##### Data to use

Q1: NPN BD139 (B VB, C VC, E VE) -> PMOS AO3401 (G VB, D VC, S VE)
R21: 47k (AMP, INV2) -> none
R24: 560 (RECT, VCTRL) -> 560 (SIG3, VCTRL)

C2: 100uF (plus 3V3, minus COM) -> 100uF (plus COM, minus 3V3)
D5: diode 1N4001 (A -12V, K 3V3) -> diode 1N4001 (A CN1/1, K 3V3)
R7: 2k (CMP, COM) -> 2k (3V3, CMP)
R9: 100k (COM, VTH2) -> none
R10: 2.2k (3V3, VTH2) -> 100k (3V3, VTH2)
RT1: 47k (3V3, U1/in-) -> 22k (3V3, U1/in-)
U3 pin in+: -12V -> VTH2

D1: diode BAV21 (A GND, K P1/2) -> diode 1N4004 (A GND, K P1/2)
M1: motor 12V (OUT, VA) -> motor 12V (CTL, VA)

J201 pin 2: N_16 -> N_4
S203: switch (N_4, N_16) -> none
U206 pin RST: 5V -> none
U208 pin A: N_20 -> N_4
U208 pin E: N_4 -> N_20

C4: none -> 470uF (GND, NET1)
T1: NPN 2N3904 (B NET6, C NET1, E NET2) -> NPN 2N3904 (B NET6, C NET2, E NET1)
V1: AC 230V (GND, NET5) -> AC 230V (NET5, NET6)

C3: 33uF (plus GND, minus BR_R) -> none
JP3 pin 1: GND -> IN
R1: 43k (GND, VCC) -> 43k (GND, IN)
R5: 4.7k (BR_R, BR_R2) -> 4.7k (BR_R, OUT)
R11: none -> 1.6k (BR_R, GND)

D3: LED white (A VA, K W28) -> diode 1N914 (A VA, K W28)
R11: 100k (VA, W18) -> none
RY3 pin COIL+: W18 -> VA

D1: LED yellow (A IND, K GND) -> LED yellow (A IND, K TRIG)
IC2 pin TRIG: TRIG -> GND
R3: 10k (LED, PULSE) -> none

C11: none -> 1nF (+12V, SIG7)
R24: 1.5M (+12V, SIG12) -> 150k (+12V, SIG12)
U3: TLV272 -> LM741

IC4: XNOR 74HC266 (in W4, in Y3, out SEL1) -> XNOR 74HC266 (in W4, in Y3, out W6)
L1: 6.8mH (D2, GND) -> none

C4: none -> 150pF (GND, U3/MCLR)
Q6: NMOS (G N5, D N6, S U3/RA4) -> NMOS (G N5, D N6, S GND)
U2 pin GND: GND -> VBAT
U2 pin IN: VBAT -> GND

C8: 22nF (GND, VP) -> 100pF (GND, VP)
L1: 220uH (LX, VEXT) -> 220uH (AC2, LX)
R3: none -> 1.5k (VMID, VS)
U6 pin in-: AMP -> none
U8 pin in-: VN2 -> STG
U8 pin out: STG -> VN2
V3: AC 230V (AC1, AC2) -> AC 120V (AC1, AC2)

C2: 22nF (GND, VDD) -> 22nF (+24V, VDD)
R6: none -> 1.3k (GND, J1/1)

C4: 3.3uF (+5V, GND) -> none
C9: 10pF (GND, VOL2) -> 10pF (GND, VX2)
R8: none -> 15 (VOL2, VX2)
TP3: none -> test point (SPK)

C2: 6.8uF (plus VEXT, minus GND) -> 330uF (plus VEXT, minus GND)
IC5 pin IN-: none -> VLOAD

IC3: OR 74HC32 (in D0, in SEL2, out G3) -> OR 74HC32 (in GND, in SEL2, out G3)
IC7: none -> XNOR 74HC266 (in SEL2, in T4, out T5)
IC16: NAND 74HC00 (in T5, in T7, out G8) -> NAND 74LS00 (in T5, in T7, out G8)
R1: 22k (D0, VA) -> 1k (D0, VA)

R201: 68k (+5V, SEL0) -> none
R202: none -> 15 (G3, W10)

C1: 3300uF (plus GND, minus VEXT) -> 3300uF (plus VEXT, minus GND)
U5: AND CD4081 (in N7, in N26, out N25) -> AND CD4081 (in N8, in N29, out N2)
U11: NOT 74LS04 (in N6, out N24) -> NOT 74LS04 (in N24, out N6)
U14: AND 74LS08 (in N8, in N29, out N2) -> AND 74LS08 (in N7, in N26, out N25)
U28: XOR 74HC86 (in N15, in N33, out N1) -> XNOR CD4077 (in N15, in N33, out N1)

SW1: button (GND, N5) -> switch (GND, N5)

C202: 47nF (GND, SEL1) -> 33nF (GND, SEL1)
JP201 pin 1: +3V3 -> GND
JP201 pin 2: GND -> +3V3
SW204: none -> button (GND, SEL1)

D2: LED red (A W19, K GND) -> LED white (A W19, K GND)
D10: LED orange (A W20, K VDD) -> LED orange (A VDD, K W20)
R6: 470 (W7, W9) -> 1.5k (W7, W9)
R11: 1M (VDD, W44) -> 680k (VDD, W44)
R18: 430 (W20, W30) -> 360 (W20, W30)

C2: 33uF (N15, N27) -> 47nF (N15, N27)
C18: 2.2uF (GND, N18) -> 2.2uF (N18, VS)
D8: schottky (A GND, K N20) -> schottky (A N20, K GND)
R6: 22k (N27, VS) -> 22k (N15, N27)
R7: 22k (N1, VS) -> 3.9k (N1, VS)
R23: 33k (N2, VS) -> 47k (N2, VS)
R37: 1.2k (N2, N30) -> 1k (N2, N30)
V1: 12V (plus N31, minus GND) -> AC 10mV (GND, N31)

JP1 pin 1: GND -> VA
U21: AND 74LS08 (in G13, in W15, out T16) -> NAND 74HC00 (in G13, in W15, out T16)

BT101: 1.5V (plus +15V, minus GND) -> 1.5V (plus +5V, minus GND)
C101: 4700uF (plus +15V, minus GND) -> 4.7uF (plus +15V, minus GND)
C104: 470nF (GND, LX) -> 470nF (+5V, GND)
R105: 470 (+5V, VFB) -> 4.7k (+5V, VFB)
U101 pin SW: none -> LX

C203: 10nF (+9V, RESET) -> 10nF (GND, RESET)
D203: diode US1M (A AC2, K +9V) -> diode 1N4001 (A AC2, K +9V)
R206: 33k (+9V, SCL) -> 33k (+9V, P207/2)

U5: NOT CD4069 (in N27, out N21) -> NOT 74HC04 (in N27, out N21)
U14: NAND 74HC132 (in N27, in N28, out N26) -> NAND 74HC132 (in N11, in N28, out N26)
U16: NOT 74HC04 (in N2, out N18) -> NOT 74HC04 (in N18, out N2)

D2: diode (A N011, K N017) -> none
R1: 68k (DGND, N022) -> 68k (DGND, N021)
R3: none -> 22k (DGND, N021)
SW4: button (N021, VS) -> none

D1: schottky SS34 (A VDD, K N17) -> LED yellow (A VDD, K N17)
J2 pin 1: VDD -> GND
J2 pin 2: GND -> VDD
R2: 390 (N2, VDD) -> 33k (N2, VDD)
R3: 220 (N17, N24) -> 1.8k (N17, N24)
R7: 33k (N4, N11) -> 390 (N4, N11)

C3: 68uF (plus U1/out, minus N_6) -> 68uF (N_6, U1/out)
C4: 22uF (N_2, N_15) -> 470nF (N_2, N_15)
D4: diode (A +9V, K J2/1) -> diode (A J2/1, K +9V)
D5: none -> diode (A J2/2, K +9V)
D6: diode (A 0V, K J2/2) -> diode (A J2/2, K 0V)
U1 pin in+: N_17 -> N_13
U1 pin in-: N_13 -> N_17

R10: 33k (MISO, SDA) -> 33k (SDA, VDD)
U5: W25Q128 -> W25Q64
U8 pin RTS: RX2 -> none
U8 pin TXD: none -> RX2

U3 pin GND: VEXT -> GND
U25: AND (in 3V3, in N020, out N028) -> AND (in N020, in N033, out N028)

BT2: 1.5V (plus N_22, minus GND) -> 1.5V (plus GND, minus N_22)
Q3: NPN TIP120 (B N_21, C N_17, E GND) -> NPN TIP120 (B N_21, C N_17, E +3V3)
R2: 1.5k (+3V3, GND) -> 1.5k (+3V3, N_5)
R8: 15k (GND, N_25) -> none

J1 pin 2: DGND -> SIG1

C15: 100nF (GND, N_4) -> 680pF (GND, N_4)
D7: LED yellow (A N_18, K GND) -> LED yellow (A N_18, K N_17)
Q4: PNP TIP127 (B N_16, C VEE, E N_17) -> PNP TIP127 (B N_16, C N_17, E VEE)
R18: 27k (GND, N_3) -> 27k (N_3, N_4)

##########

What the exercise asks
From the entries above, return exactly the line containing "JP201 pin 2: GND -> +3V3", the line containing "C18: 2.2uF (GND, N18) -> 2.2uF (N18, VS)", and all lines between, and nothing else.

Result of this task
JP201 pin 2: GND -> +3V3
SW204: none -> button (GND, SEL1)

D2: LED red (A W19, K GND) -> LED white (A W19, K GND)
D10: LED orange (A W20, K VDD) -> LED orange (A VDD, K W20)
R6: 470 (W7, W9) -> 1.5k (W7, W9)
R11: 1M (VDD, W44) -> 680k (VDD, W44)
R18: 430 (W20, W30) -> 360 (W20, W30)

C2: 33uF (N15, N27) -> 47nF (N15, N27)
C18: 2.2uF (GND, N18) -> 2.2uF (N18, VS)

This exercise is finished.